What this task involves: Print every entry again exactly, with no pictures.

Data for analysis:
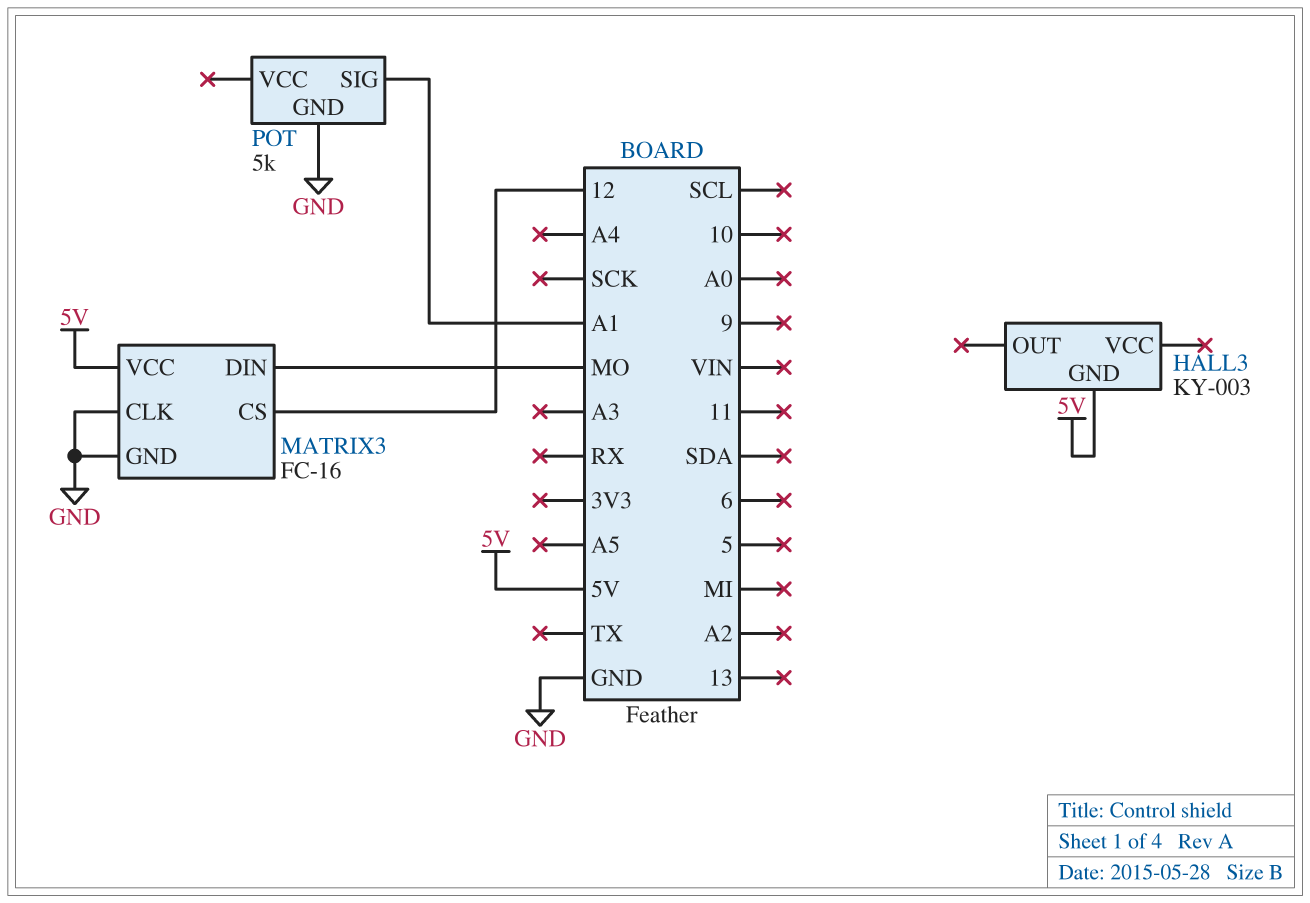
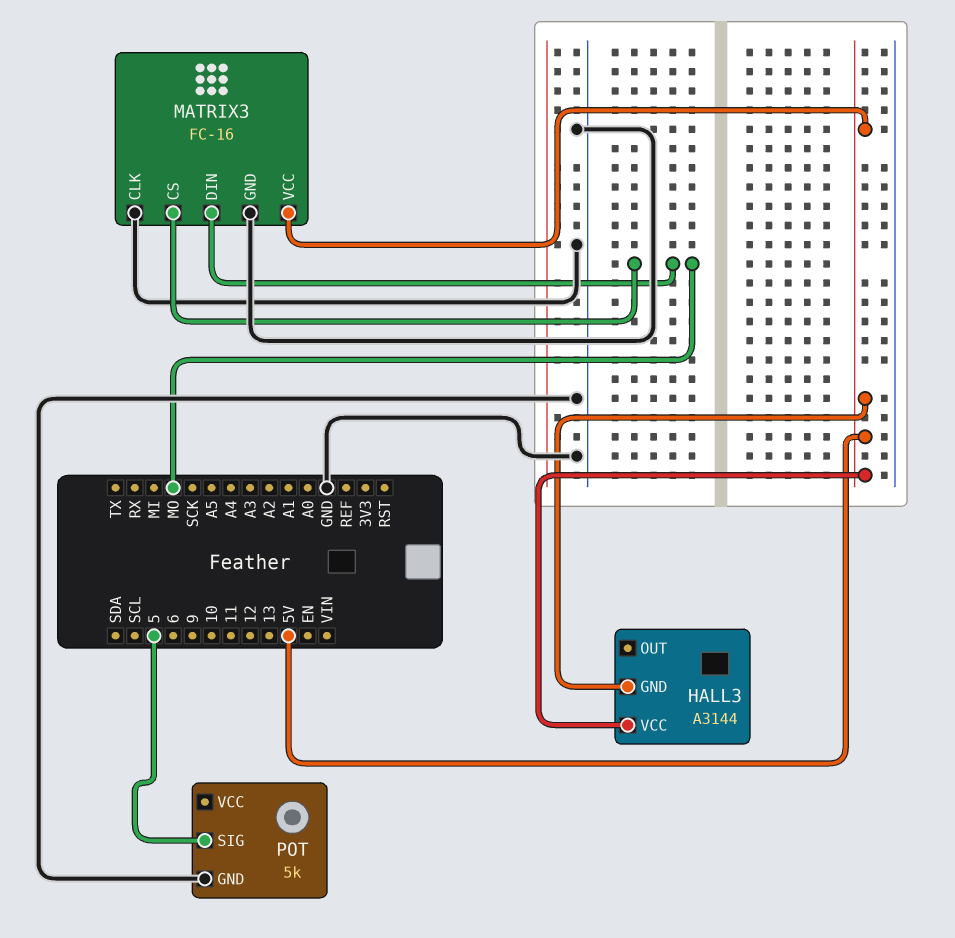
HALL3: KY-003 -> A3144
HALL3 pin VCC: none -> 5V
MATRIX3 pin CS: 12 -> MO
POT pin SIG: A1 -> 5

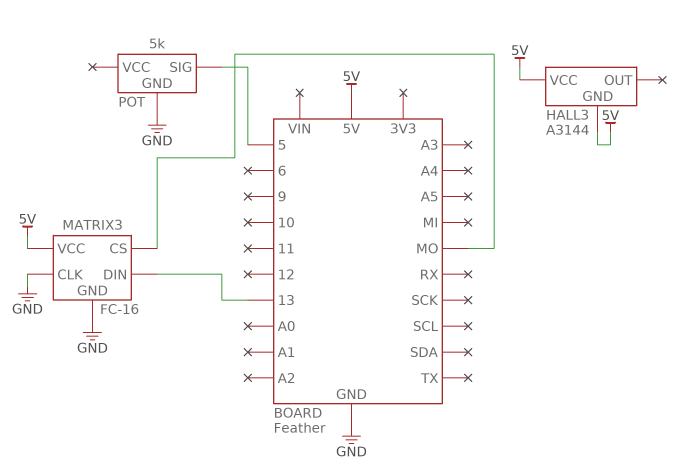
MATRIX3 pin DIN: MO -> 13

Exercise response:
HALL3: KY-003 -> A3144
HALL3 pin VCC: none -> 5V
MATRIX3 pin CS: 12 -> MO
POT pin SIG: A1 -> 5

MATRIX3 pin DIN: MO -> 13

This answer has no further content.